EXERCISE BRIEF: The entries below should be set down again exactly, with every picture left out.

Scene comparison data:
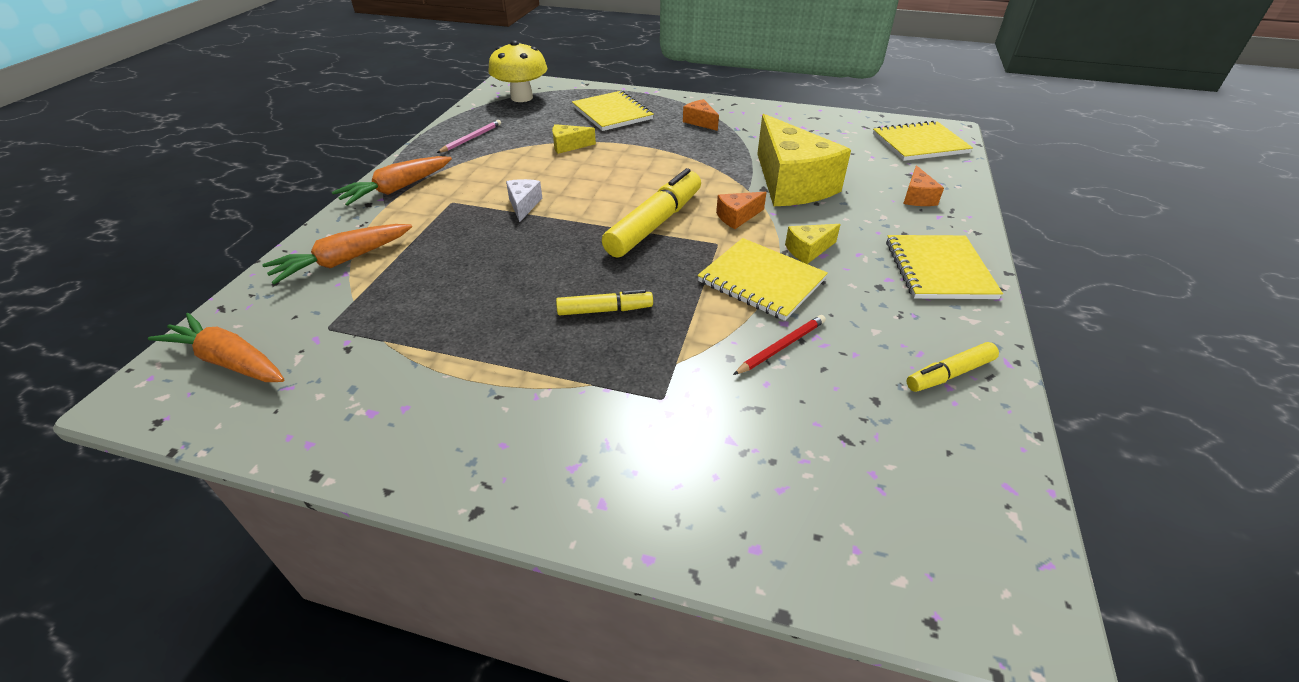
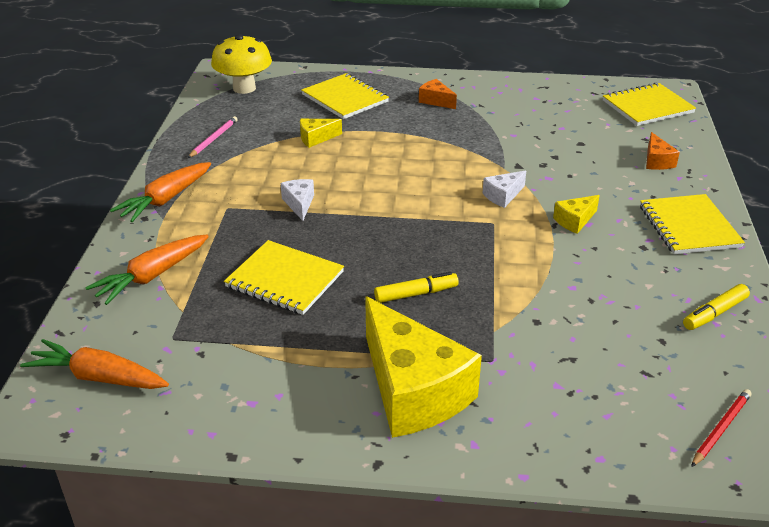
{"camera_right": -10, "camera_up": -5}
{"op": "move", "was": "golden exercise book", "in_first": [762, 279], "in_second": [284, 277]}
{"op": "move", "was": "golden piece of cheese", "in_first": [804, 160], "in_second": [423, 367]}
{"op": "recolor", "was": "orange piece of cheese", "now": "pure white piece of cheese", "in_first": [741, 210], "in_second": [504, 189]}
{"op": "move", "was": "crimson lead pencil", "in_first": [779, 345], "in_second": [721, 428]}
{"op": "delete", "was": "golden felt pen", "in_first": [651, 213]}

WRITTEN ANSWER:
{"camera_right": -10, "camera_up": -5}
{"op": "move", "was": "golden exercise book", "in_first": [762, 279], "in_second": [284, 277]}
{"op": "move", "was": "golden piece of cheese", "in_first": [804, 160], "in_second": [423, 367]}
{"op": "recolor", "was": "orange piece of cheese", "now": "pure white piece of cheese", "in_first": [741, 210], "in_second": [504, 189]}
{"op": "move", "was": "crimson lead pencil", "in_first": [779, 345], "in_second": [721, 428]}
{"op": "delete", "was": "golden felt pen", "in_first": [651, 213]}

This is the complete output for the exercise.